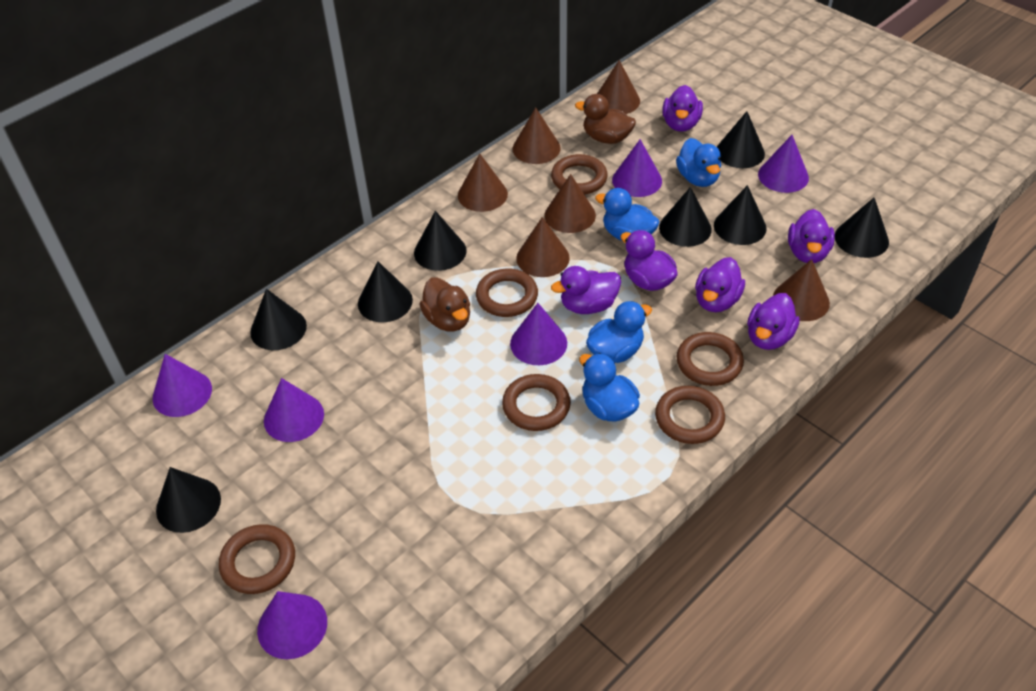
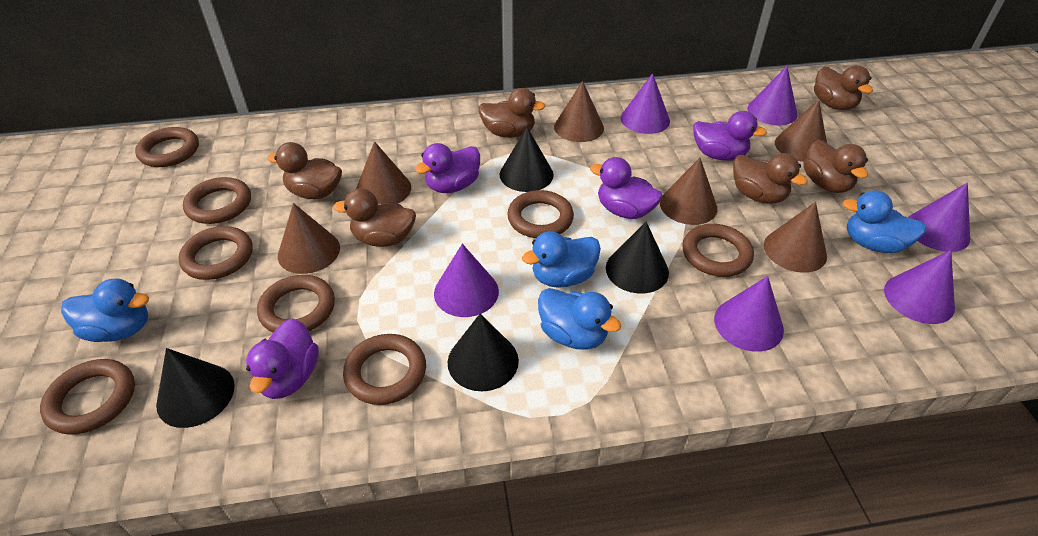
black cone: 8 -> 4
brown duck: 2 -> 6
brown ring: 6 -> 8
purple duck: 6 -> 4

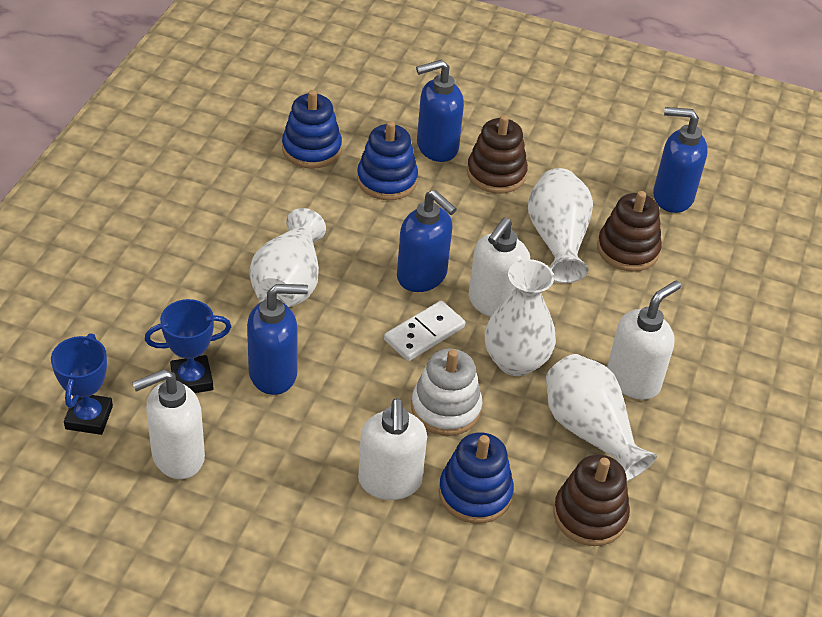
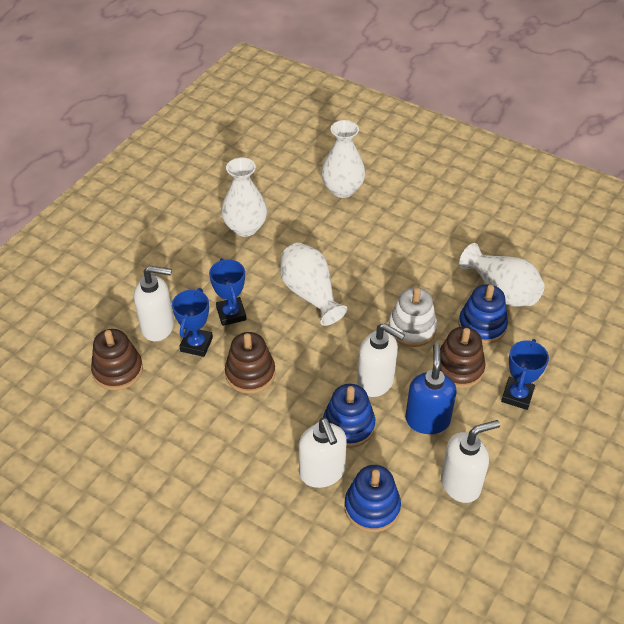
blue soap dispenser: 4 -> 1
blue trophy: 2 -> 3
white domino: 1 -> 0

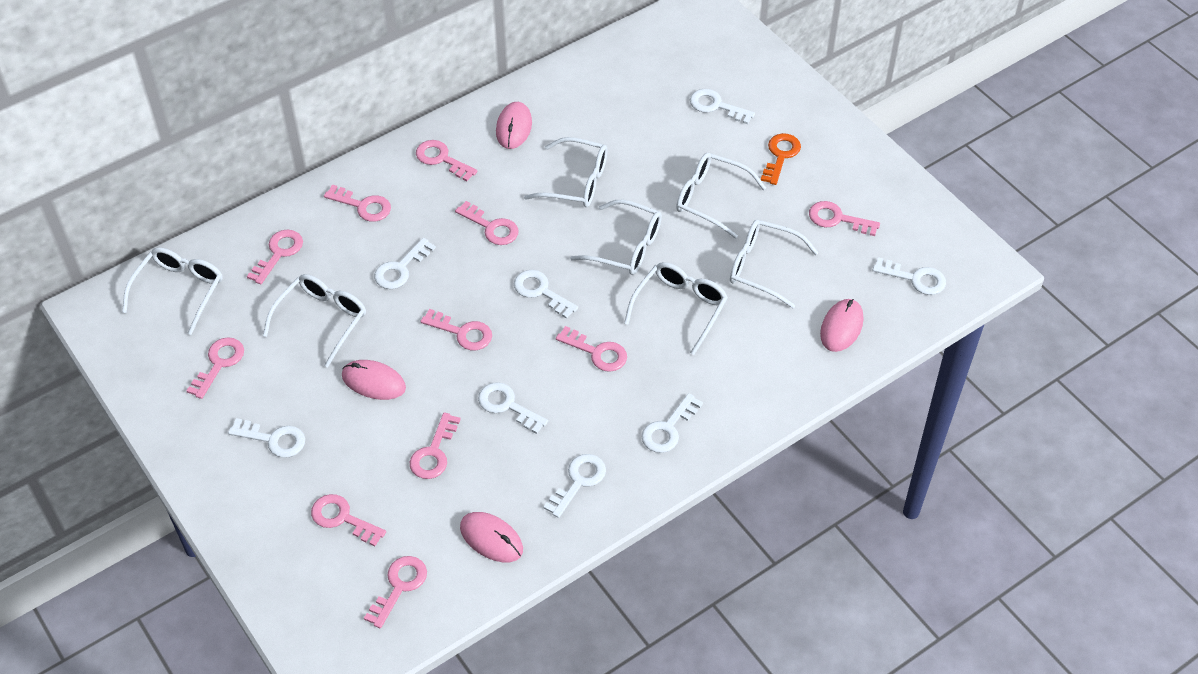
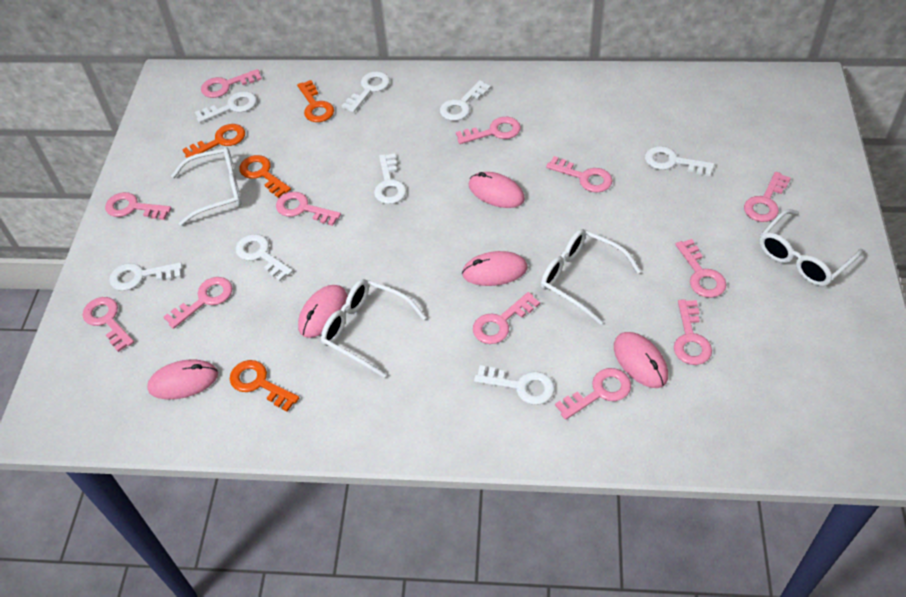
orange key: 1 -> 4
pink key: 11 -> 12
pink mouse: 4 -> 5
white glasses: 7 -> 4

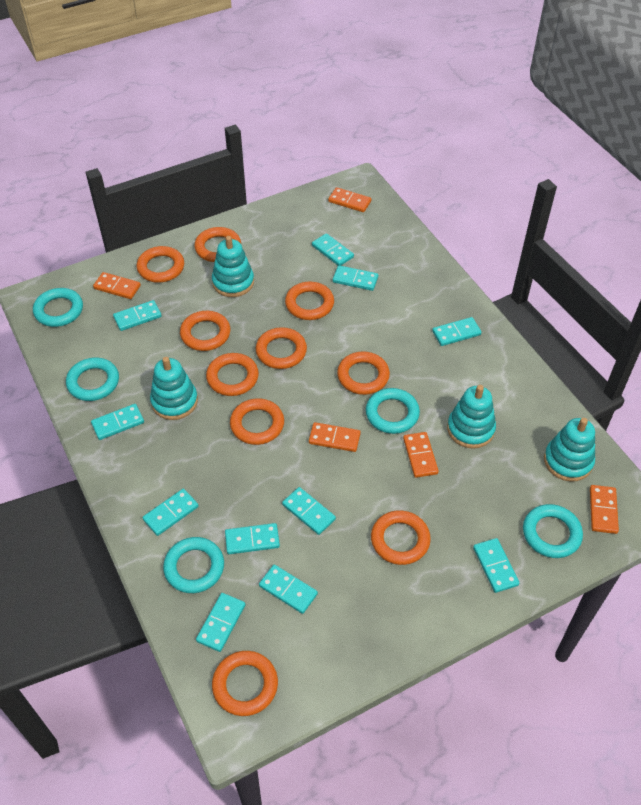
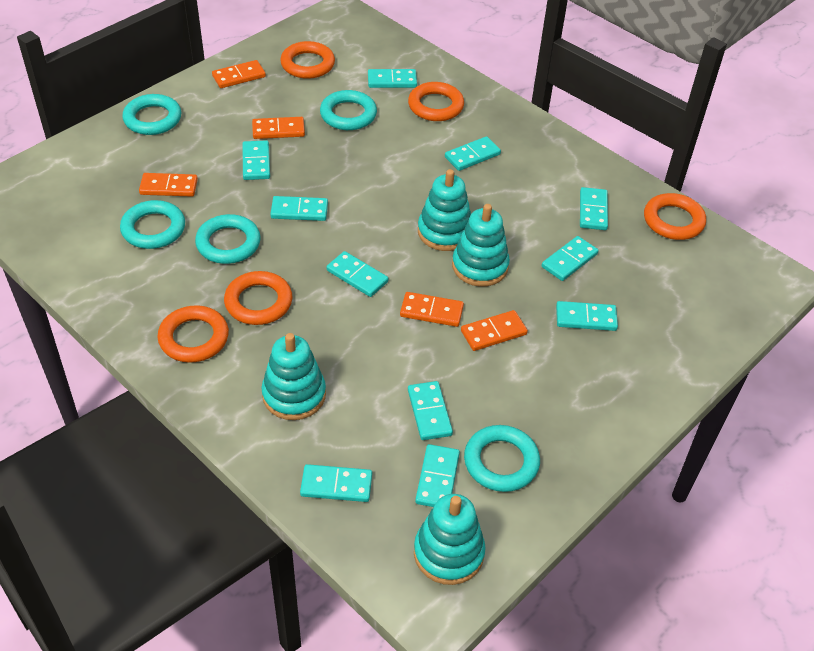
orange ring: 10 -> 5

────

Problem to solve: Omit every picture, and otherwise quote the entries exactly.

Expected output:
black cone: 8 -> 4
brown duck: 2 -> 6
brown ring: 6 -> 8
purple duck: 6 -> 4

blue soap dispenser: 4 -> 1
blue trophy: 2 -> 3
white domino: 1 -> 0

orange key: 1 -> 4
pink key: 11 -> 12
pink mouse: 4 -> 5
white glasses: 7 -> 4

orange ring: 10 -> 5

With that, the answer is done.